#### What is expected:
With pictures left out, output exactly the lines from the line holding "orange trapezoid: (204, 349)" through the end of the data, both included.

[Multi-step shape edit data]
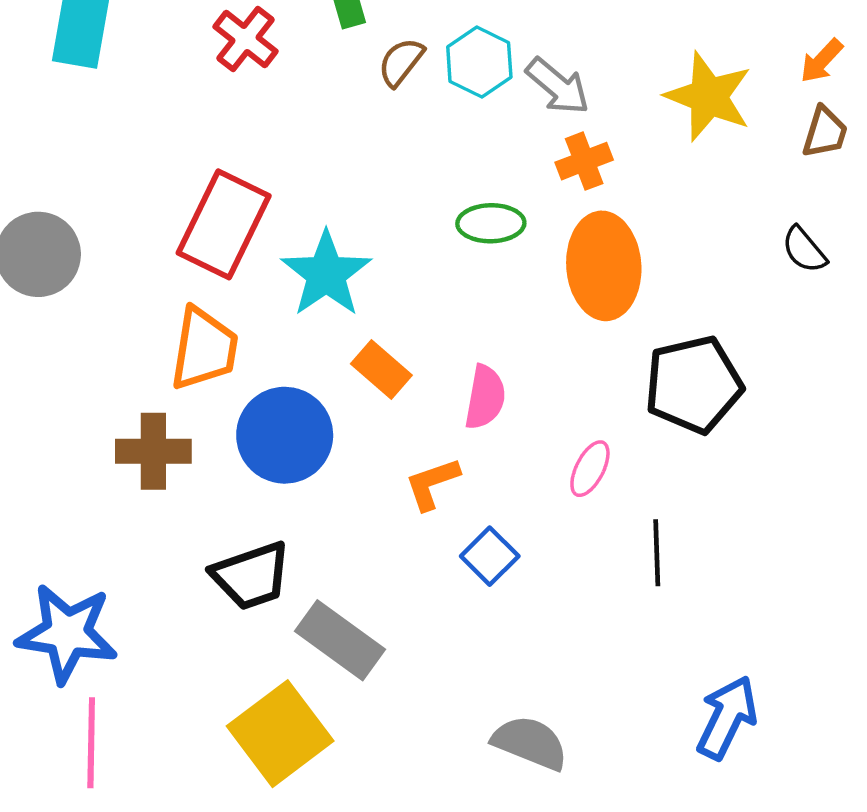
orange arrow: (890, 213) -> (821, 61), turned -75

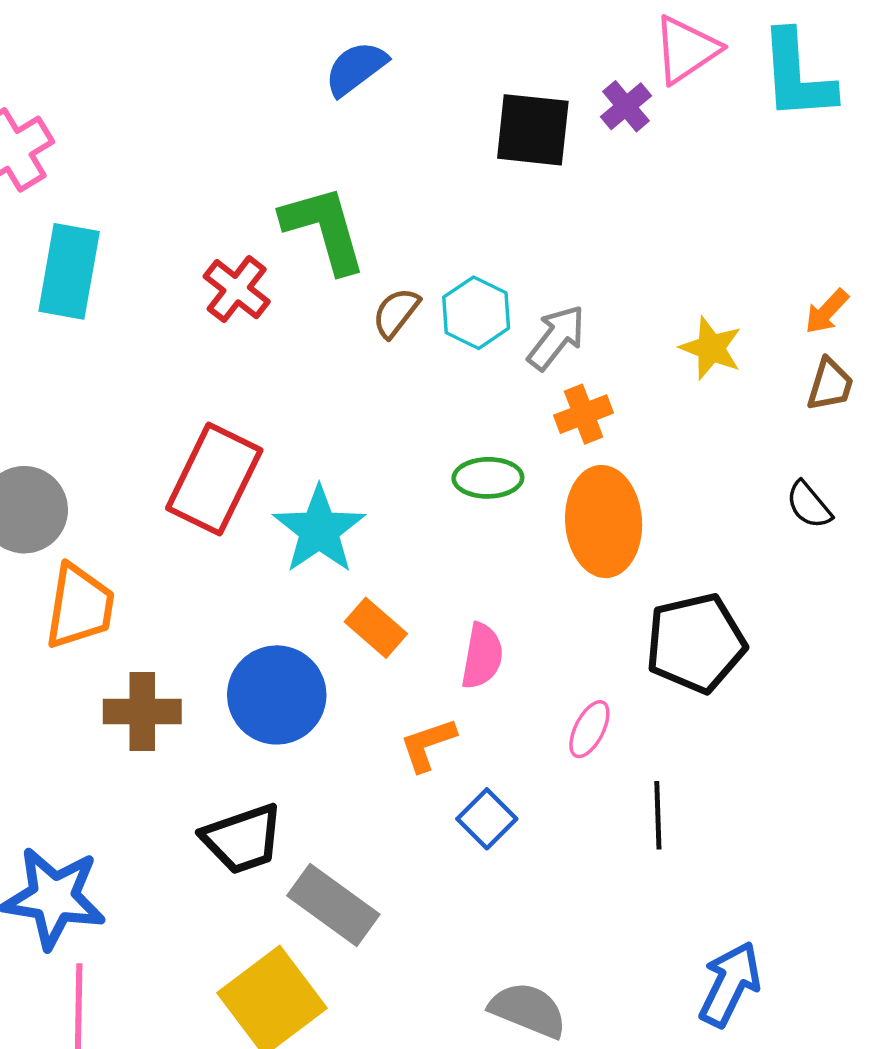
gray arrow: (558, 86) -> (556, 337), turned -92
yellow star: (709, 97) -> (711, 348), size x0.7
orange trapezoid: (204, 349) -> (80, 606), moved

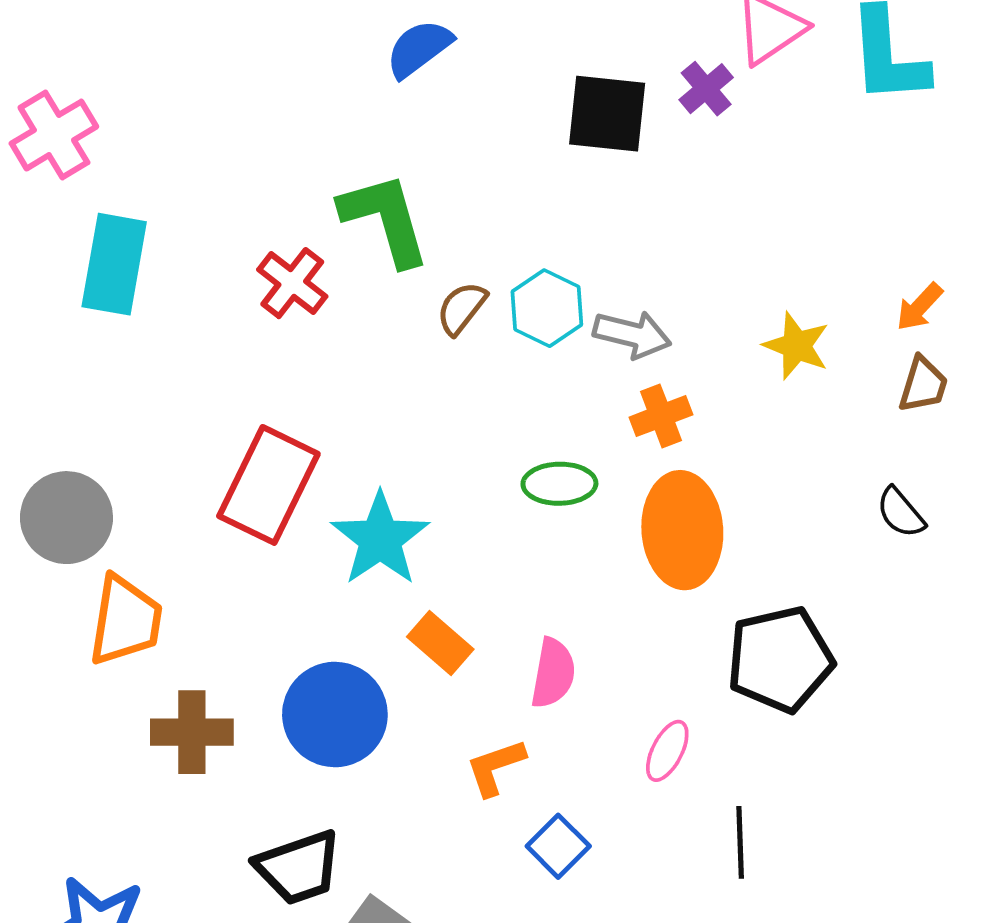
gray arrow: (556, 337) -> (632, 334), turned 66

#### Exercise answer:
orange trapezoid: (204, 349) -> (80, 606), moved

gray arrow: (556, 337) -> (632, 334), turned 66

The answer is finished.